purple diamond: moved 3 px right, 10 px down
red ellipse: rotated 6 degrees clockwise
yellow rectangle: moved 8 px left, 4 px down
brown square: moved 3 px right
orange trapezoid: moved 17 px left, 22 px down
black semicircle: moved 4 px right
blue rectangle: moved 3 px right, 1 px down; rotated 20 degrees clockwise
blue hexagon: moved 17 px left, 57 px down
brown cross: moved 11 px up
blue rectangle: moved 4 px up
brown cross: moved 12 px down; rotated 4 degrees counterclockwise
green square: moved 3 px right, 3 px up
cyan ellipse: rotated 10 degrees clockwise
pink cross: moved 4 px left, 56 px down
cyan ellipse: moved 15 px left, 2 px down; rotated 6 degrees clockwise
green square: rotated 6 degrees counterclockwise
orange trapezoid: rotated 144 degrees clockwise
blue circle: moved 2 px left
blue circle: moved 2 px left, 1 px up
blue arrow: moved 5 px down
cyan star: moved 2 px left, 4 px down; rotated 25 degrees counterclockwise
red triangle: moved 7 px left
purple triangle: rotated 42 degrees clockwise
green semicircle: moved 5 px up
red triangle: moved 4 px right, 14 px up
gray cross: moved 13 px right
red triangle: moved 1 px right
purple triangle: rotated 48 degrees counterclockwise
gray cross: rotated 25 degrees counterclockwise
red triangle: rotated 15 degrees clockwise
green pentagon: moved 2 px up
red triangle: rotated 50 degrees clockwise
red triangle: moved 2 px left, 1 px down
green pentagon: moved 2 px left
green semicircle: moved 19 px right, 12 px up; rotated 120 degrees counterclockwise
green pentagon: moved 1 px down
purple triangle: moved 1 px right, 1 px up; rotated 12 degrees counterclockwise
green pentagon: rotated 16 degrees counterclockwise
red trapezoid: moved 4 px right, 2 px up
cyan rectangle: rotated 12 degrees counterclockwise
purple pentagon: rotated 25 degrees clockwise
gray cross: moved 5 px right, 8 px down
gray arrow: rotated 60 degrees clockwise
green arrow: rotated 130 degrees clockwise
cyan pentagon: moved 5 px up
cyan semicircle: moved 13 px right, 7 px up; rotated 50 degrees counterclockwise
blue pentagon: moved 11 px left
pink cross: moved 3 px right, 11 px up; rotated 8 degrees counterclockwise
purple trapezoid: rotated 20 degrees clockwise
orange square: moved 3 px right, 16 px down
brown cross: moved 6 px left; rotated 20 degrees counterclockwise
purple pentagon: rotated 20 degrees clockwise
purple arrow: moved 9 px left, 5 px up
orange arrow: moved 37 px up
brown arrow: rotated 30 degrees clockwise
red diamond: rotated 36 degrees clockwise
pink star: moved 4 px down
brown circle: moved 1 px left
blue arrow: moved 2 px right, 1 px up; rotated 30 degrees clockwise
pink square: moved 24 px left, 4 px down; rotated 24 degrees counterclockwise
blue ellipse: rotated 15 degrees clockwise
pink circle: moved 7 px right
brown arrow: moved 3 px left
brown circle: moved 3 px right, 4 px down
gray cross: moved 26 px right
---*---
Your task | Write out every line of the listing above, unchanged.

The output |
purple diamond: moved 3 px right, 10 px down
red ellipse: rotated 6 degrees clockwise
yellow rectangle: moved 8 px left, 4 px down
brown square: moved 3 px right
orange trapezoid: moved 17 px left, 22 px down
black semicircle: moved 4 px right
blue rectangle: moved 3 px right, 1 px down; rotated 20 degrees clockwise
blue hexagon: moved 17 px left, 57 px down
brown cross: moved 11 px up
blue rectangle: moved 4 px up
brown cross: moved 12 px down; rotated 4 degrees counterclockwise
green square: moved 3 px right, 3 px up
cyan ellipse: rotated 10 degrees clockwise
pink cross: moved 4 px left, 56 px down
cyan ellipse: moved 15 px left, 2 px down; rotated 6 degrees clockwise
green square: rotated 6 degrees counterclockwise
orange trapezoid: rotated 144 degrees clockwise
blue circle: moved 2 px left
blue circle: moved 2 px left, 1 px up
blue arrow: moved 5 px down
cyan star: moved 2 px left, 4 px down; rotated 25 degrees counterclockwise
red triangle: moved 7 px left
purple triangle: rotated 42 degrees clockwise
green semicircle: moved 5 px up
red triangle: moved 4 px right, 14 px up
gray cross: moved 13 px right
red triangle: moved 1 px right
purple triangle: rotated 48 degrees counterclockwise
gray cross: rotated 25 degrees counterclockwise
red triangle: rotated 15 degrees clockwise
green pentagon: moved 2 px up
red triangle: rotated 50 degrees clockwise
red triangle: moved 2 px left, 1 px down
green pentagon: moved 2 px left
green semicircle: moved 19 px right, 12 px up; rotated 120 degrees counterclockwise
green pentagon: moved 1 px down
purple triangle: moved 1 px right, 1 px up; rotated 12 degrees counterclockwise
green pentagon: rotated 16 degrees counterclockwise
red trapezoid: moved 4 px right, 2 px up
cyan rectangle: rotated 12 degrees counterclockwise
purple pentagon: rotated 25 degrees clockwise
gray cross: moved 5 px right, 8 px down
gray arrow: rotated 60 degrees clockwise
green arrow: rotated 130 degrees clockwise
cyan pentagon: moved 5 px up
cyan semicircle: moved 13 px right, 7 px up; rotated 50 degrees counterclockwise
blue pentagon: moved 11 px left
pink cross: moved 3 px right, 11 px up; rotated 8 degrees counterclockwise
purple trapezoid: rotated 20 degrees clockwise
orange square: moved 3 px right, 16 px down
brown cross: moved 6 px left; rotated 20 degrees counterclockwise
purple pentagon: rotated 20 degrees clockwise
purple arrow: moved 9 px left, 5 px up
orange arrow: moved 37 px up
brown arrow: rotated 30 degrees clockwise
red diamond: rotated 36 degrees clockwise
pink star: moved 4 px down
brown circle: moved 1 px left
blue arrow: moved 2 px right, 1 px up; rotated 30 degrees clockwise
pink square: moved 24 px left, 4 px down; rotated 24 degrees counterclockwise
blue ellipse: rotated 15 degrees clockwise
pink circle: moved 7 px right
brown arrow: moved 3 px left
brown circle: moved 3 px right, 4 px down
gray cross: moved 26 px right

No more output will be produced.